### What needs to be done
Starting at the line that contains "blue domino: 7 -> 12", transcribe each line exactly through the end of the data below, and skip any pictures.
#####
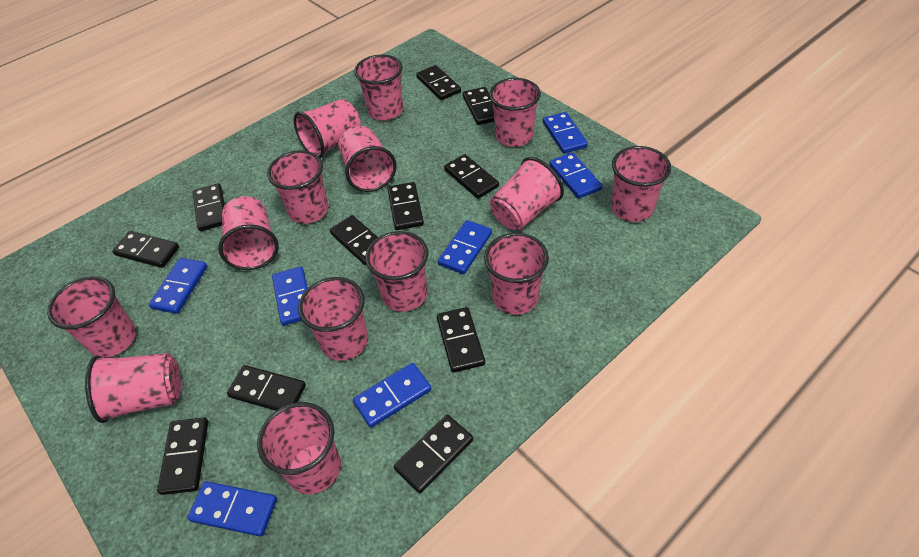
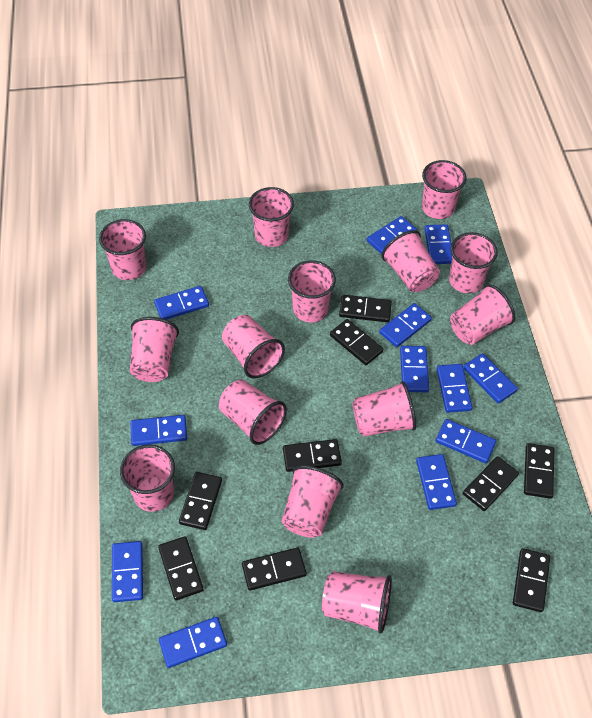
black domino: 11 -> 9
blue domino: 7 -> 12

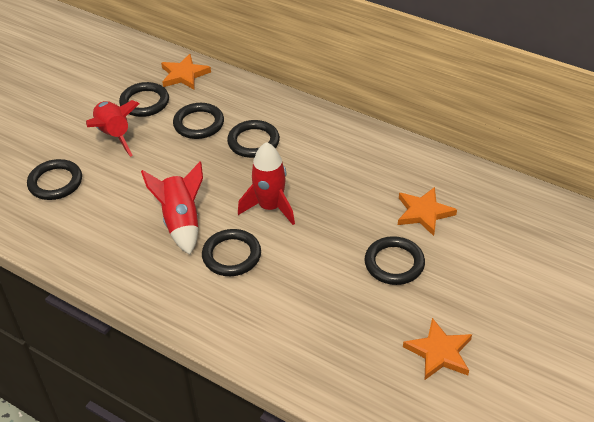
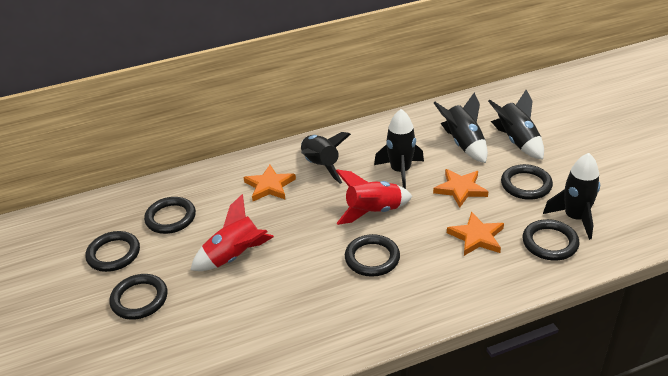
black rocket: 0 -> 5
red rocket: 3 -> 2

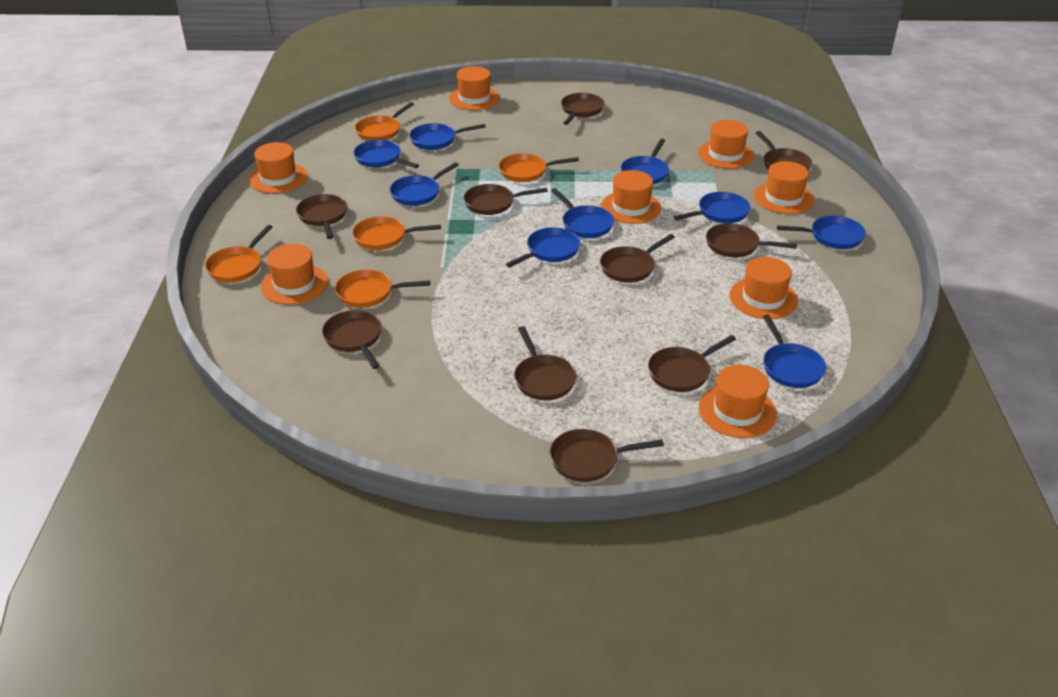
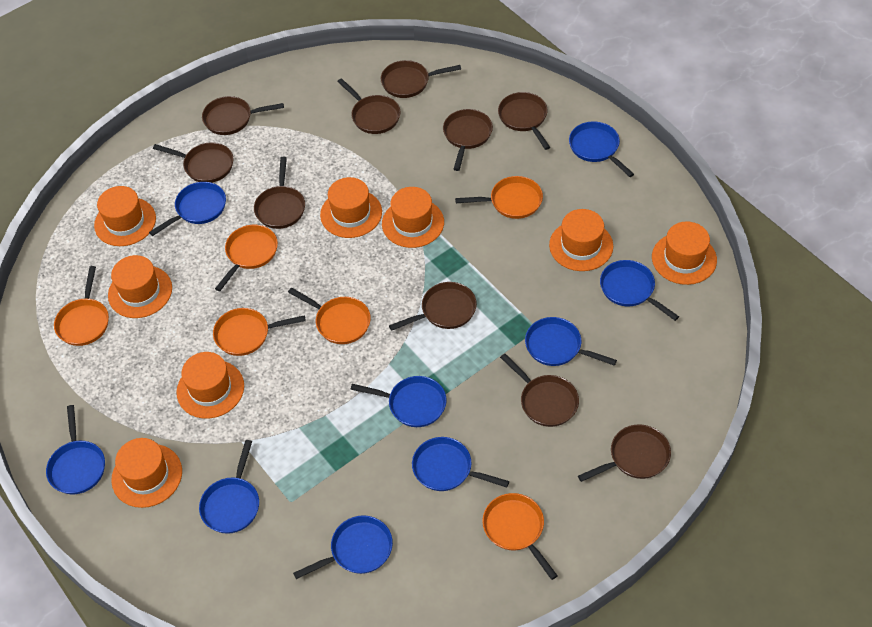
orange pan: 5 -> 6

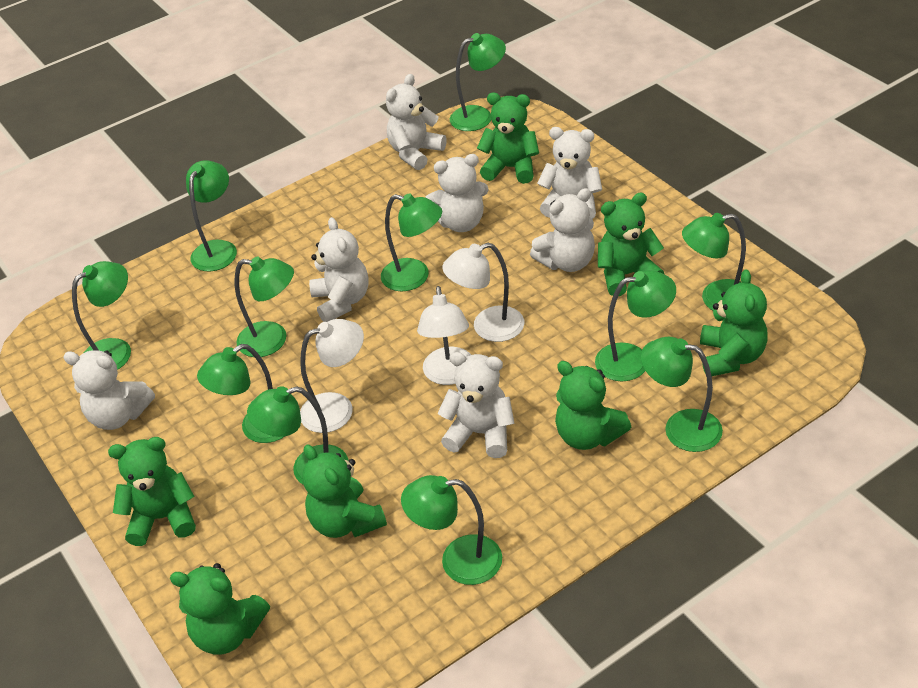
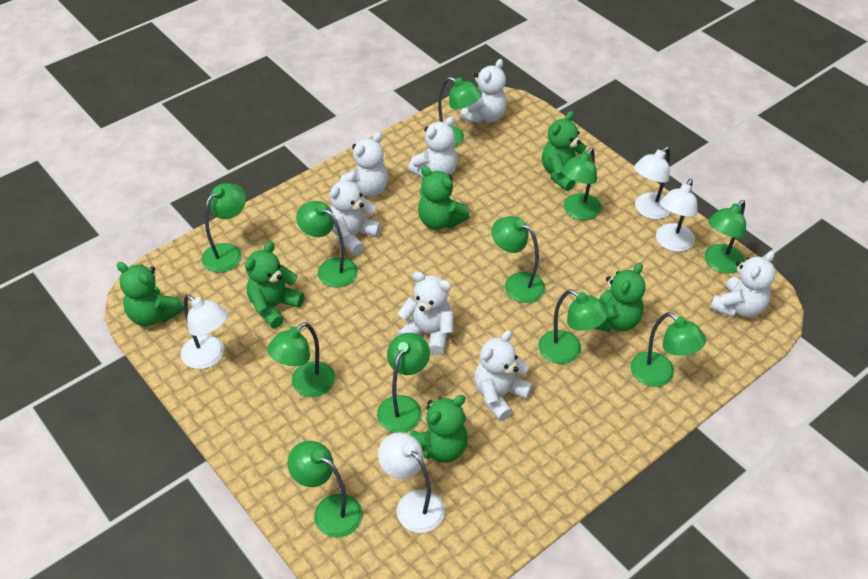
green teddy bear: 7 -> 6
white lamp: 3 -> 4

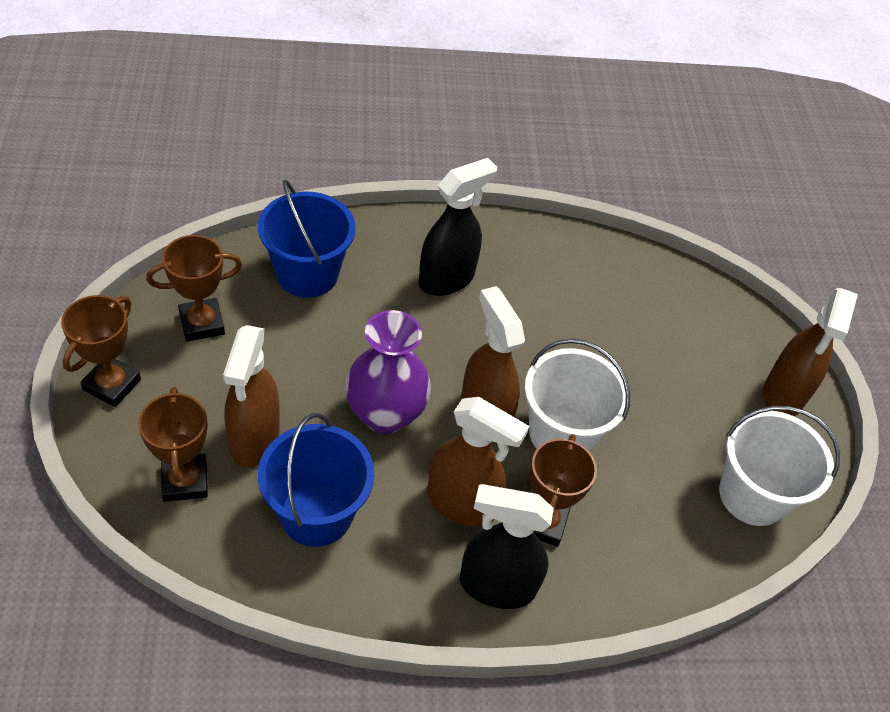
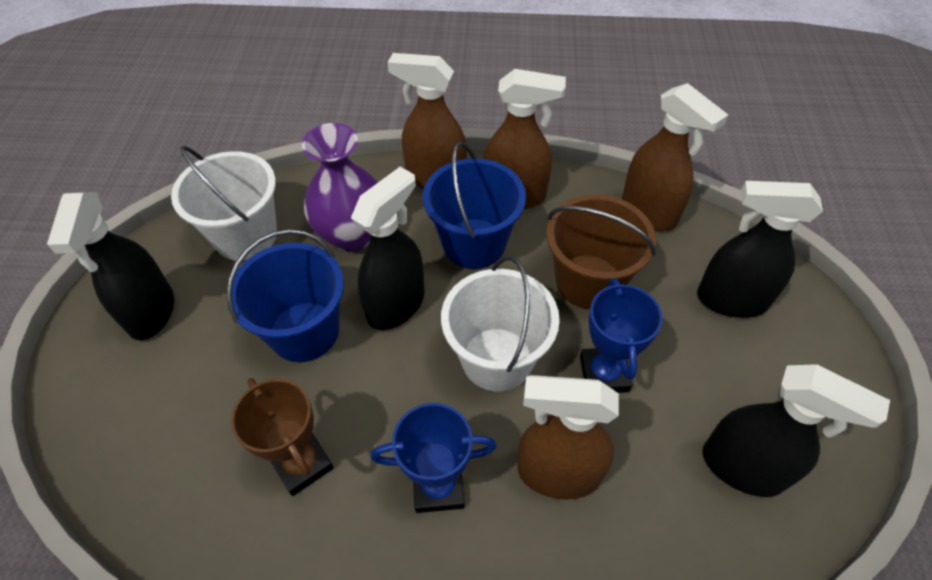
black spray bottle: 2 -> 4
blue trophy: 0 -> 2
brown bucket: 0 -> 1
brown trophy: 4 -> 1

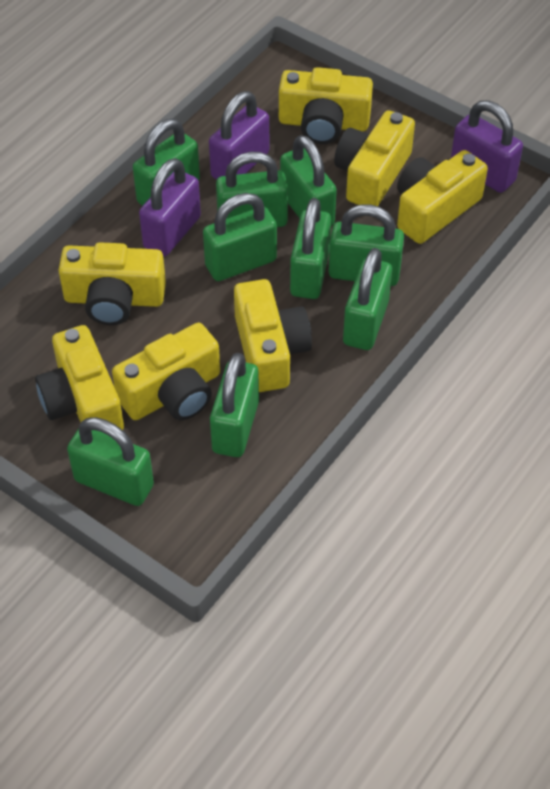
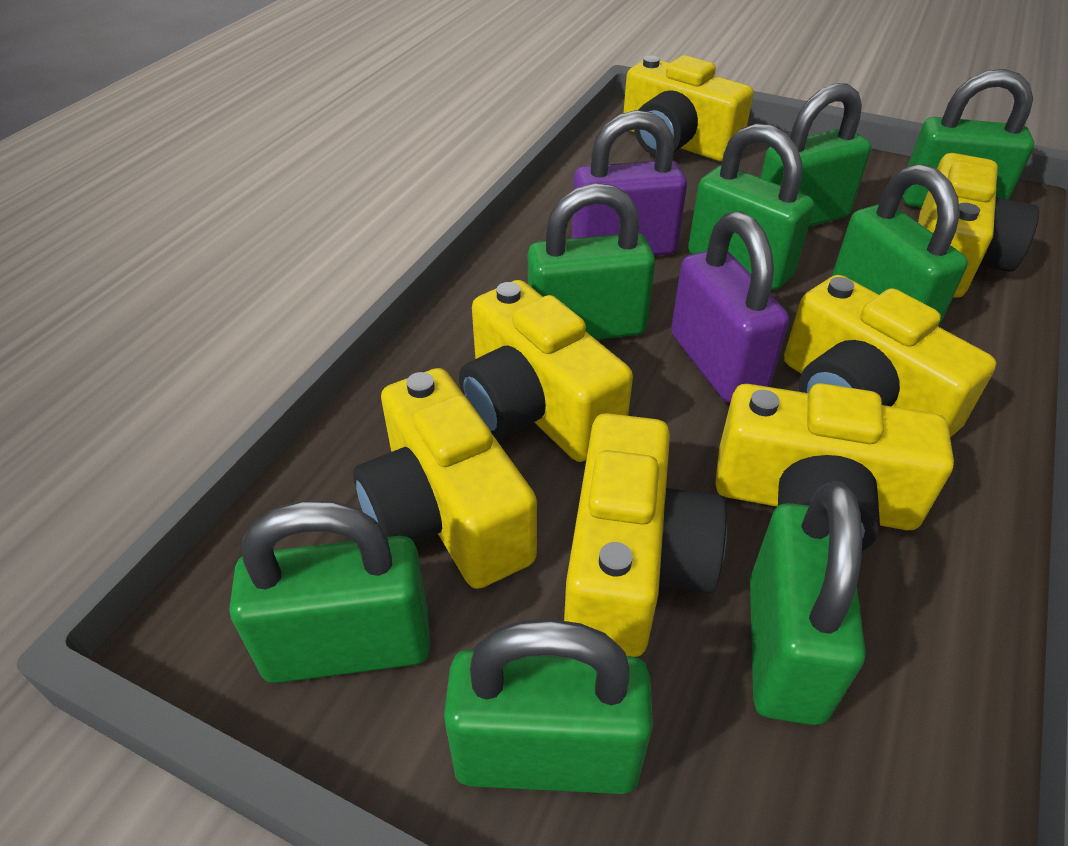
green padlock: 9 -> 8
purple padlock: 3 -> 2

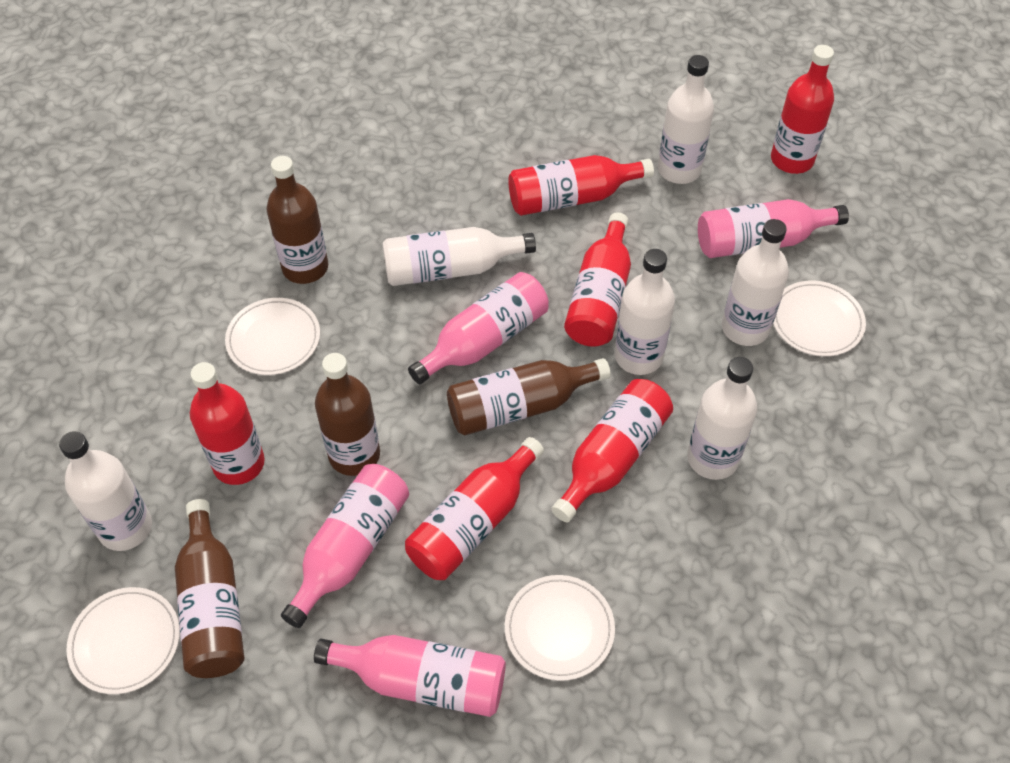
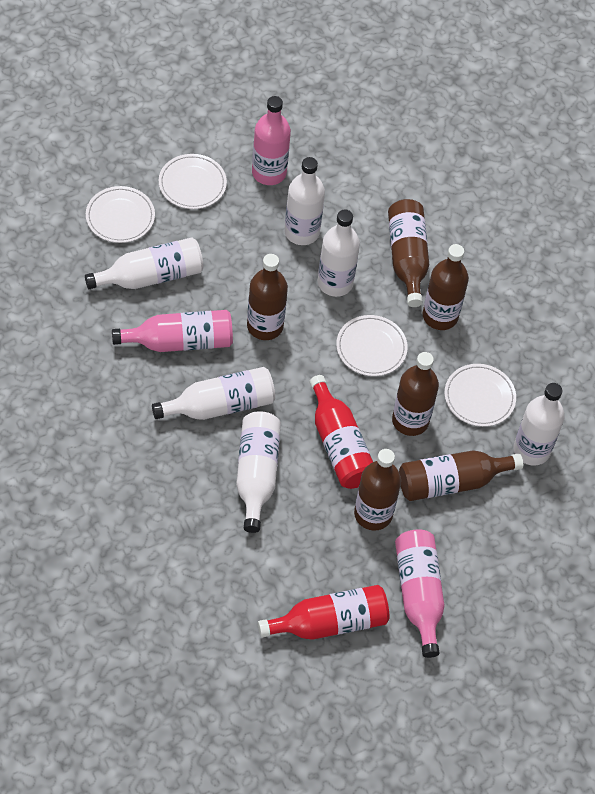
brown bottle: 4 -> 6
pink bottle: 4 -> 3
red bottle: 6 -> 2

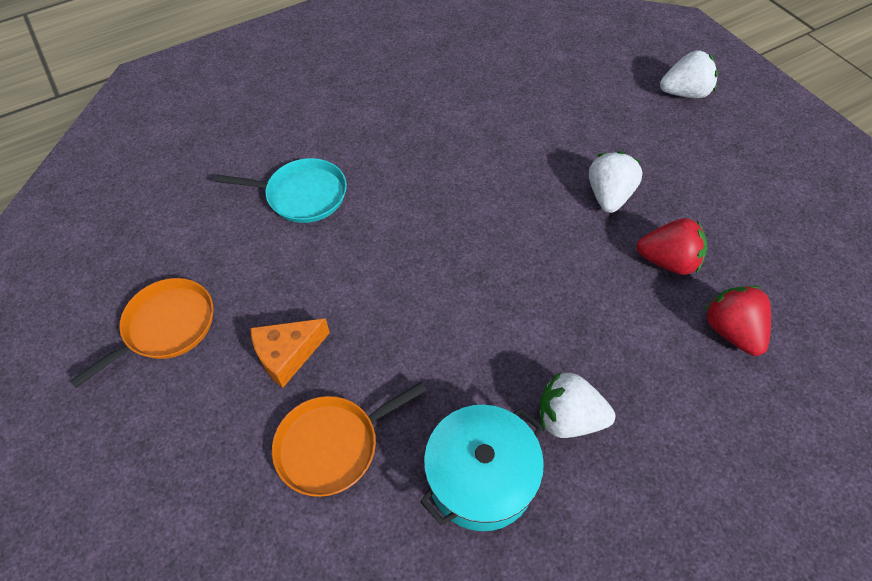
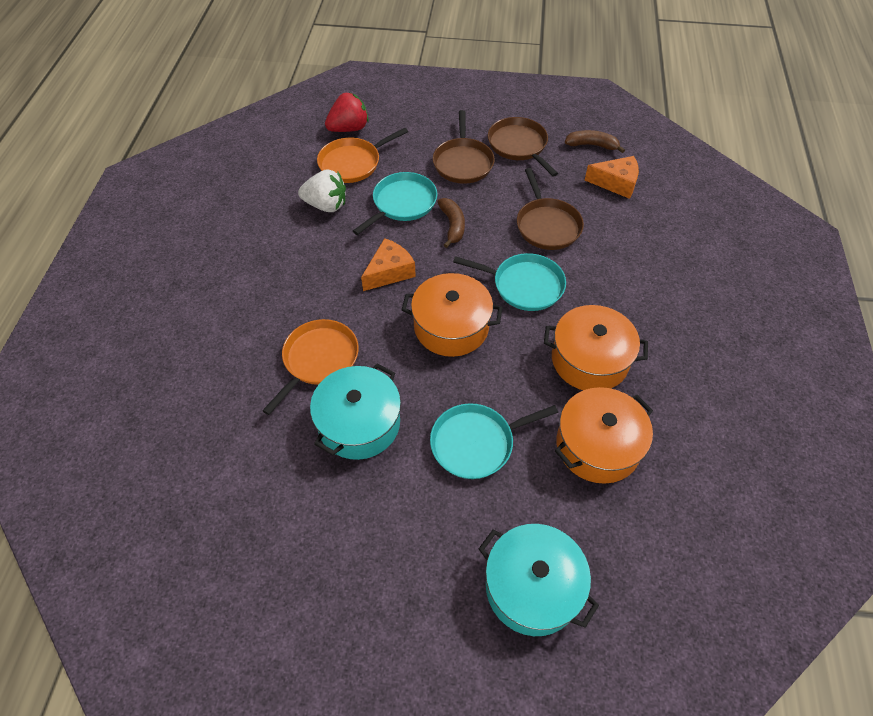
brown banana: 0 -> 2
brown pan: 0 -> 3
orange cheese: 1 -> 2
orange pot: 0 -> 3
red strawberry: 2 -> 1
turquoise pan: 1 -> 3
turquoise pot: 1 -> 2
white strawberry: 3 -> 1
#####
### Expected answer
blue domino: 7 -> 12

black rocket: 0 -> 5
red rocket: 3 -> 2

orange pan: 5 -> 6

green teddy bear: 7 -> 6
white lamp: 3 -> 4

black spray bottle: 2 -> 4
blue trophy: 0 -> 2
brown bucket: 0 -> 1
brown trophy: 4 -> 1

green padlock: 9 -> 8
purple padlock: 3 -> 2

brown bottle: 4 -> 6
pink bottle: 4 -> 3
red bottle: 6 -> 2

brown banana: 0 -> 2
brown pan: 0 -> 3
orange cheese: 1 -> 2
orange pot: 0 -> 3
red strawberry: 2 -> 1
turquoise pan: 1 -> 3
turquoise pot: 1 -> 2
white strawberry: 3 -> 1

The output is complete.